| Assignment |
Copy every line of the records below where the word "black" occurs.

| Records for the exercise |
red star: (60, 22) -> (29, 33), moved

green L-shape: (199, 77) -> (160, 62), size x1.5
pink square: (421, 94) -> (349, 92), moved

==

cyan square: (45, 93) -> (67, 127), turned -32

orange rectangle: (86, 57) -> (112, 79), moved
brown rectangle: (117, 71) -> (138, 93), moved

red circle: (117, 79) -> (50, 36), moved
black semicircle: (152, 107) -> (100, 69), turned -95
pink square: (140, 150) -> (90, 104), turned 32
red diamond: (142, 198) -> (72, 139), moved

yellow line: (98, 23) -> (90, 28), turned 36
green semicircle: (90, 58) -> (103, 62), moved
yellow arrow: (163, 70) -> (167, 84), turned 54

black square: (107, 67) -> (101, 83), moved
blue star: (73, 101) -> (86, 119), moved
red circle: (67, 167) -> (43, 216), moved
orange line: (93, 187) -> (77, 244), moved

| Reply to the task |
black semicircle: (152, 107) -> (100, 69), turned -95
black square: (107, 67) -> (101, 83), moved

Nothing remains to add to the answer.